**DIRECTIONS**
Pull every line with "left" from the data below and copy it.

[Stored dataset items]
········
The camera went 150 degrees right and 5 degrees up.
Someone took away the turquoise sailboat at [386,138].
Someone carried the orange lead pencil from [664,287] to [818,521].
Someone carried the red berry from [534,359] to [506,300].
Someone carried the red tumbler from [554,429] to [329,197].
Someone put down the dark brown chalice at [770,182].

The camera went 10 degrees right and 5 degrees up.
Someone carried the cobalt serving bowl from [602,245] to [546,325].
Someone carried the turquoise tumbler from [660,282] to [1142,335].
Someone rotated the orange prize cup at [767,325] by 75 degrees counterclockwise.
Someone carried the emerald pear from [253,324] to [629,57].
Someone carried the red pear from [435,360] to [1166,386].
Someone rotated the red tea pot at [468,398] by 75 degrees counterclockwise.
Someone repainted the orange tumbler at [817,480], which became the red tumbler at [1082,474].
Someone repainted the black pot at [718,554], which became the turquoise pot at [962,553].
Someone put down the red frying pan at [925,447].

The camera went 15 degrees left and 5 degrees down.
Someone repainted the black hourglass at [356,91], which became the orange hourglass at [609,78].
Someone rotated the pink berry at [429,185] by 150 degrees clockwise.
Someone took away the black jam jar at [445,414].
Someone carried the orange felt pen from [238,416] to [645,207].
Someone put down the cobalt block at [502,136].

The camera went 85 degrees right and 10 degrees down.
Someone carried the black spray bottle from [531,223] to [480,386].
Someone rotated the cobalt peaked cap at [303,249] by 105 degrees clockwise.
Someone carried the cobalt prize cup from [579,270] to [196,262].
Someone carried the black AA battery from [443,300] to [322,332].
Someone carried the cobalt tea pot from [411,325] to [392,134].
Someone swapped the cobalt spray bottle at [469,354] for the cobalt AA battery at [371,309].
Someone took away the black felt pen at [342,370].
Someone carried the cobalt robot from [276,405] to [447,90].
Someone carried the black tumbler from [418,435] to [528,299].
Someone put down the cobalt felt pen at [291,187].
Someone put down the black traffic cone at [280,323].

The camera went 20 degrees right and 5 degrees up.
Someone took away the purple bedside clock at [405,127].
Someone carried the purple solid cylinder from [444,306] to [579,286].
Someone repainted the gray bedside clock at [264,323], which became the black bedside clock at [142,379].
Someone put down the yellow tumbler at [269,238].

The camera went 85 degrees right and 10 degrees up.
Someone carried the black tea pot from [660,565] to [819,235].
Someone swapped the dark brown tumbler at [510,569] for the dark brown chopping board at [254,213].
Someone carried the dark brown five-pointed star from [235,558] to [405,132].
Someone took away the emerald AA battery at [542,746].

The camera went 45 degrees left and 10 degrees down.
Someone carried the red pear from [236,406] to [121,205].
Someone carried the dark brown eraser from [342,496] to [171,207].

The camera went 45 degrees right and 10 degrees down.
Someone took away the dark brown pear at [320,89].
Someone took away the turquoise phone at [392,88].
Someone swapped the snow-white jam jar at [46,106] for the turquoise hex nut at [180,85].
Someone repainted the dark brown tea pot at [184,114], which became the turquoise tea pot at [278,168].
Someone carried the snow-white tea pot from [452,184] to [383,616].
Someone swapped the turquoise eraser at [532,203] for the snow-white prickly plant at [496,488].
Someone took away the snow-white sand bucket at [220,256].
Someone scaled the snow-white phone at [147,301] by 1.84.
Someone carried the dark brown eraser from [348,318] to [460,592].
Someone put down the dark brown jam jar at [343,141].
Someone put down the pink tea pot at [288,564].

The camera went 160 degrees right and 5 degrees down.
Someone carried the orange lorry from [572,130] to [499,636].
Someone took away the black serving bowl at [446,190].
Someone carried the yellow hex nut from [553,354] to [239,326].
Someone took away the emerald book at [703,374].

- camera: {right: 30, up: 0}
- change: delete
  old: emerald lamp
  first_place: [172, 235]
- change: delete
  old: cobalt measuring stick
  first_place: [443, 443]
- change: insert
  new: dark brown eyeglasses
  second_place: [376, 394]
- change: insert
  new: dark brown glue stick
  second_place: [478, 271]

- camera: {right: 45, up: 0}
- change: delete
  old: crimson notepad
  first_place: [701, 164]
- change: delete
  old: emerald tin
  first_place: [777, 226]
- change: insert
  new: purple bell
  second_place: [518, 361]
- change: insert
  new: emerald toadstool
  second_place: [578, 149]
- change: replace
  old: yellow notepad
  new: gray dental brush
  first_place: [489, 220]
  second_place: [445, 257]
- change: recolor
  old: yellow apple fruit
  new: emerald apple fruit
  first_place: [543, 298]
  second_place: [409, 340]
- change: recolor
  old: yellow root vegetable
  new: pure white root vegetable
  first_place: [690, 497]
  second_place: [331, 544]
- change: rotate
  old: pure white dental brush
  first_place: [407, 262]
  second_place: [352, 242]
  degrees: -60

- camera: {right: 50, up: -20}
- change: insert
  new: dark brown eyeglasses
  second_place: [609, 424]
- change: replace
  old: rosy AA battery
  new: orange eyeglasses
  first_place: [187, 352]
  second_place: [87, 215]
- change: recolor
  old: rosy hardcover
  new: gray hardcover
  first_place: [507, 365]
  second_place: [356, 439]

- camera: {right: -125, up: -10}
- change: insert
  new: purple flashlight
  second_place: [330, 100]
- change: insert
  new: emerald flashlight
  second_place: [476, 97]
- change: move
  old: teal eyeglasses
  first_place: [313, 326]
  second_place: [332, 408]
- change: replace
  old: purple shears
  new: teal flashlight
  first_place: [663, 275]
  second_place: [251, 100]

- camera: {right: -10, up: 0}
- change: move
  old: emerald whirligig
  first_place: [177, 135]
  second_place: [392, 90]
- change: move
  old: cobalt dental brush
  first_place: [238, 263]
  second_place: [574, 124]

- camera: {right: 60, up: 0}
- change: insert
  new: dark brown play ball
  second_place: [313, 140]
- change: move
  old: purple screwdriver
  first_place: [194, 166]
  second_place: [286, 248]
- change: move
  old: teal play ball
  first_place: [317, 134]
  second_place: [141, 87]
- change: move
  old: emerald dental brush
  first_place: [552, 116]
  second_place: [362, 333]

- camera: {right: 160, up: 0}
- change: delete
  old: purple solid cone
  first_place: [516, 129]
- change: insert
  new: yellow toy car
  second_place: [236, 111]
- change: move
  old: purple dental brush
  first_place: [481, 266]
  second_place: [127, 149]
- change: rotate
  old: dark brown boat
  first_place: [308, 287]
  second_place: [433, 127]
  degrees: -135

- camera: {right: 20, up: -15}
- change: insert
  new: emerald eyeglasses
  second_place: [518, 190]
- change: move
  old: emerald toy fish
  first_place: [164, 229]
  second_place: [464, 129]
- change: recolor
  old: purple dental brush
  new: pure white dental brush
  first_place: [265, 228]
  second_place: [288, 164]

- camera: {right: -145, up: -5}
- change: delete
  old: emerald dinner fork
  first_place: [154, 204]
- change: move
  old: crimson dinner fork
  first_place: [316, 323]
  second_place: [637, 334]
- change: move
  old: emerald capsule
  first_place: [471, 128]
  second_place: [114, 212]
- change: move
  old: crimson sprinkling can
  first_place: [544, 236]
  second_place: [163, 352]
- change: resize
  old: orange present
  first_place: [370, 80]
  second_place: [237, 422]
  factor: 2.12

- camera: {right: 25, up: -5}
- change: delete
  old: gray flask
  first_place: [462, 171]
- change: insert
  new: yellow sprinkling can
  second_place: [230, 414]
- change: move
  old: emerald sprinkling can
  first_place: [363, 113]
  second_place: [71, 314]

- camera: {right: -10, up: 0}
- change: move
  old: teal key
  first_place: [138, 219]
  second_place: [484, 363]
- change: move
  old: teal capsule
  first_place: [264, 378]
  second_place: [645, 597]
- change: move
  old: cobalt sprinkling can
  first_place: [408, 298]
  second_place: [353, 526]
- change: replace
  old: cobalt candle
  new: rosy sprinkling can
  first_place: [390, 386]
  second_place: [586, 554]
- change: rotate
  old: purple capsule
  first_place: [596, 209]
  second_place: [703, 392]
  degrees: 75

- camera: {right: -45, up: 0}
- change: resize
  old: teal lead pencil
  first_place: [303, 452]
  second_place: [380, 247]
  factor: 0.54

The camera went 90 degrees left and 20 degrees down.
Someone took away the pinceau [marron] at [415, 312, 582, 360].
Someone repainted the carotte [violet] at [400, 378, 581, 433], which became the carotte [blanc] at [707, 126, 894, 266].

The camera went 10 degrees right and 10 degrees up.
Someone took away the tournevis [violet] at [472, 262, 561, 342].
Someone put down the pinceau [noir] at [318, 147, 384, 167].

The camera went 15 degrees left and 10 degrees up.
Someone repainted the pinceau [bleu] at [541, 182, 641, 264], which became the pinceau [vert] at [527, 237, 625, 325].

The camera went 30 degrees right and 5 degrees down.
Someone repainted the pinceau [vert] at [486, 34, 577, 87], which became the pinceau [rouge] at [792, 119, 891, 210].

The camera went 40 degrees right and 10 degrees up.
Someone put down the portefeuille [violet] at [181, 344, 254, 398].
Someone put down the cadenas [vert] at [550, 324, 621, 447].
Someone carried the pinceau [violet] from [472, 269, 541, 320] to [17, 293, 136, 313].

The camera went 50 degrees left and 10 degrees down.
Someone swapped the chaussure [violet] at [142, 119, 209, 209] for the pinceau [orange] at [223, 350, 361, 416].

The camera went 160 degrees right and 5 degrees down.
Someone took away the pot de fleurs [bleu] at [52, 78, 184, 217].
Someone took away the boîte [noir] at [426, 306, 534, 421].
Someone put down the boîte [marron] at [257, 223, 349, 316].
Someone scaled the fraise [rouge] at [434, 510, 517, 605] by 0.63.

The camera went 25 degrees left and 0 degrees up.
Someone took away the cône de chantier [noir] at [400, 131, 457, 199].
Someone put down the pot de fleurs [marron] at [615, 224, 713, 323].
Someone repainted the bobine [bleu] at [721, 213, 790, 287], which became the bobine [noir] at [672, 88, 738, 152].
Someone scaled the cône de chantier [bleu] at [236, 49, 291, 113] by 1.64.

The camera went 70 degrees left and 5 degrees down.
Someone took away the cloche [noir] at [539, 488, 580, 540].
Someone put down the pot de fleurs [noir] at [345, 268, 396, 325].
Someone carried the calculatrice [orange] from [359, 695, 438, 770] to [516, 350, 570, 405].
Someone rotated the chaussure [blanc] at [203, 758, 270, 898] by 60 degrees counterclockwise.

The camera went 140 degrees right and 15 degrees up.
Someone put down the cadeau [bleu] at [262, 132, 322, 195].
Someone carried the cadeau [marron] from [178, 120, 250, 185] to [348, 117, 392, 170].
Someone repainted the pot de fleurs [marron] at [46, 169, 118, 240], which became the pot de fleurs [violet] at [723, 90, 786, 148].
········
**EXPECTED ANSWER**
The camera went 15 degrees left and 5 degrees down.
The camera went 45 degrees left and 10 degrees down.
The camera went 90 degrees left and 20 degrees down.
The camera went 15 degrees left and 10 degrees up.
The camera went 50 degrees left and 10 degrees down.
The camera went 25 degrees left and 0 degrees up.
The camera went 70 degrees left and 5 degrees down.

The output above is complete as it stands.